Task details: Take the material below and reproduce, word for word, only the lines from the line with "cyan cross: (155, 96)" through the line with "yellow cross: (101, 269) -> (230, 453), moved".

Exercise data:
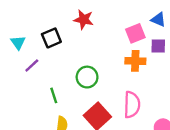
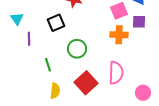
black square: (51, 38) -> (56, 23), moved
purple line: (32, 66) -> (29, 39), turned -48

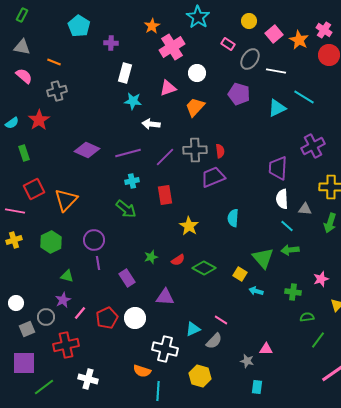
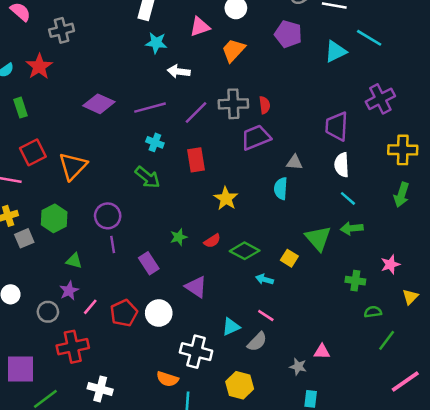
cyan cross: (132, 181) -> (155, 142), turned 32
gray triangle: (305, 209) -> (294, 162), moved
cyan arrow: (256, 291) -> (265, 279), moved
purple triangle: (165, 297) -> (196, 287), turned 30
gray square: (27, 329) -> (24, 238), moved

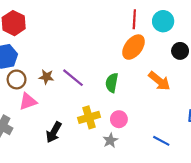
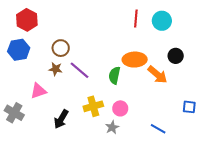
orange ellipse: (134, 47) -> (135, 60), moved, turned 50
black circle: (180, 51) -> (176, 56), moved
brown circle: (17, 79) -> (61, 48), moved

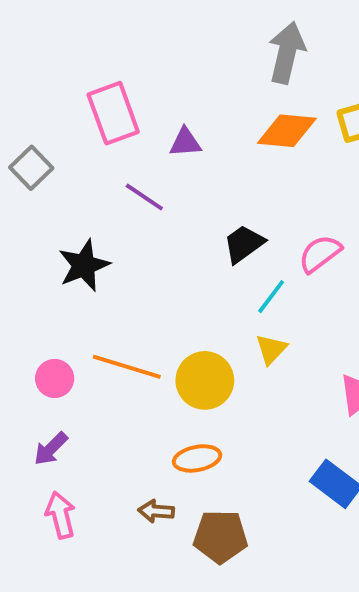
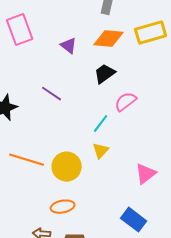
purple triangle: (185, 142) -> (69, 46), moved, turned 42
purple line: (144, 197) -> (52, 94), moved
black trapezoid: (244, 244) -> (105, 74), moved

==

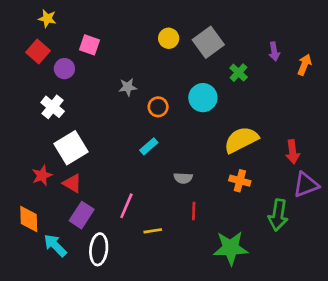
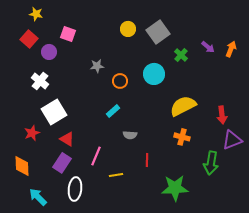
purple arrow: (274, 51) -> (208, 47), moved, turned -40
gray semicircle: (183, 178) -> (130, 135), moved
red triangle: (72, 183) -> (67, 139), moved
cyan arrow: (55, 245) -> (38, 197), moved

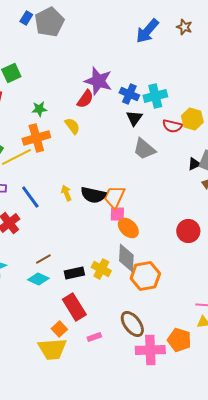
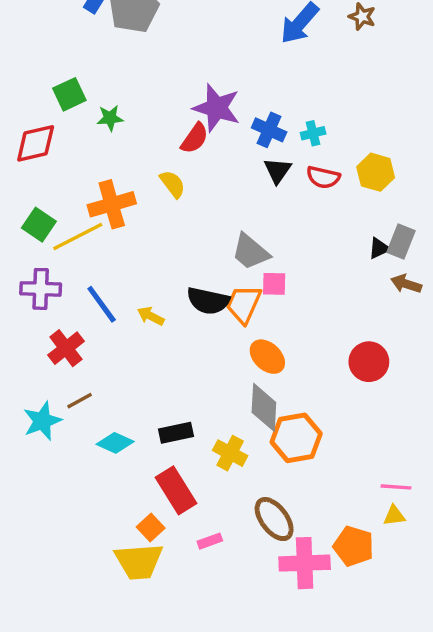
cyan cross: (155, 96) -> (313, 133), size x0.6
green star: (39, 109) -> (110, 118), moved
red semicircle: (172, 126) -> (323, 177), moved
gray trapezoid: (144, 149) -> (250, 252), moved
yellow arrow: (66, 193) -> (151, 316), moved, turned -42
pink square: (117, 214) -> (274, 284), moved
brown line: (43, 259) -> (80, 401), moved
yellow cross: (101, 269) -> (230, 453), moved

...

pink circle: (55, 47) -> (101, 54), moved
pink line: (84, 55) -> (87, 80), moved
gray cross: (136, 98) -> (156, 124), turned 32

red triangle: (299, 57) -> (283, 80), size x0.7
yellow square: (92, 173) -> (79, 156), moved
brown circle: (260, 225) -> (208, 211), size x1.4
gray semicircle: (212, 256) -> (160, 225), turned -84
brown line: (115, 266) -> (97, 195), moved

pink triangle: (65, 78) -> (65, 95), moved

Result of the task:
cyan cross: (155, 96) -> (313, 133), size x0.6
green star: (39, 109) -> (110, 118), moved
red semicircle: (172, 126) -> (323, 177), moved
gray trapezoid: (144, 149) -> (250, 252), moved
yellow arrow: (66, 193) -> (151, 316), moved, turned -42
pink square: (117, 214) -> (274, 284), moved
brown line: (43, 259) -> (80, 401), moved
yellow cross: (101, 269) -> (230, 453), moved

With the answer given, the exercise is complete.